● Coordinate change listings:
####
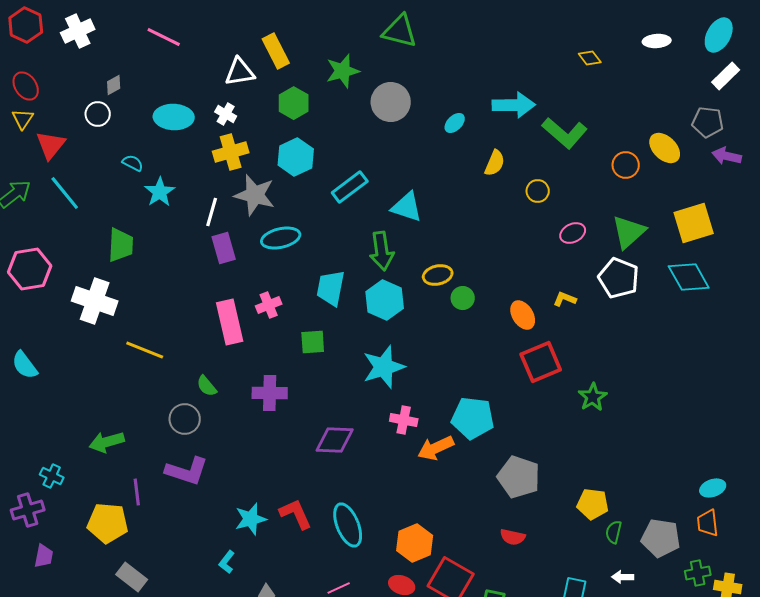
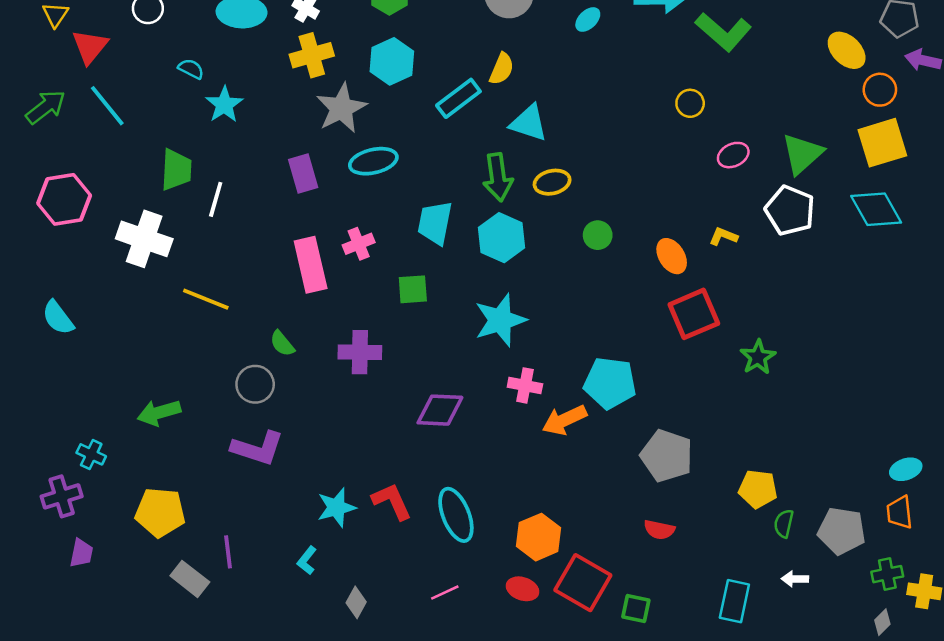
yellow semicircle: (495, 163) -> (502, 69), moved
orange circle: (626, 165) -> (880, 90), moved
gray star: (255, 195) -> (341, 108), turned 30
white line: (212, 212) -> (216, 199), moved
yellow ellipse: (438, 275) -> (552, 182), moved
purple line: (137, 492) -> (228, 552), moved

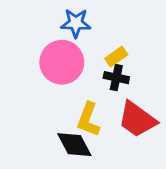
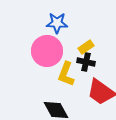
yellow L-shape: (88, 119) -> (66, 74), moved

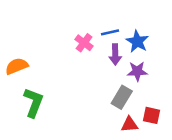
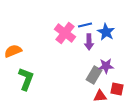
pink cross: (84, 43) -> (65, 33), size x1.5
purple star: (137, 71) -> (106, 66), moved

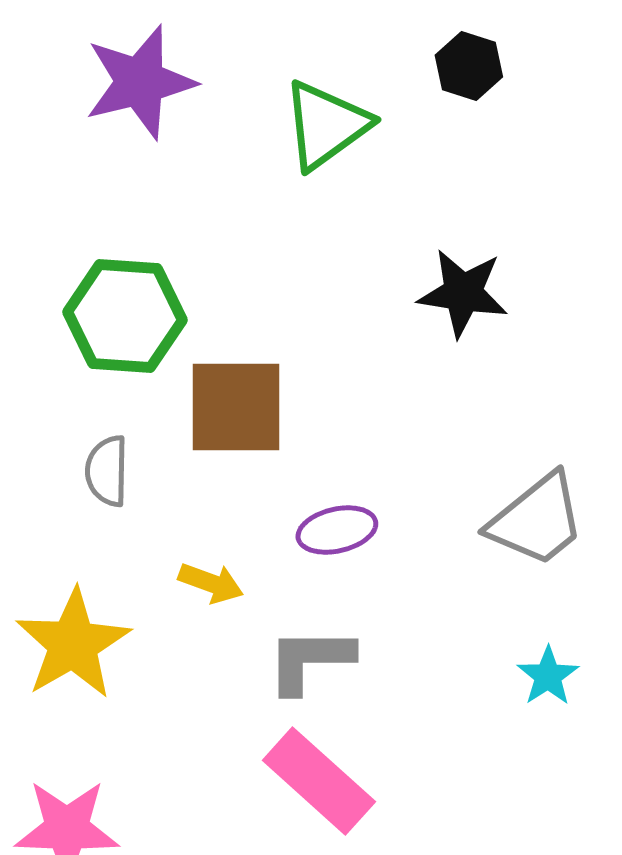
####
● Directions: Could you filter the entries above for lines holding the string "yellow" and copy them?

● The answer:
yellow semicircle: (495, 163) -> (502, 69), moved
yellow ellipse: (438, 275) -> (552, 182), moved
yellow L-shape: (88, 119) -> (66, 74), moved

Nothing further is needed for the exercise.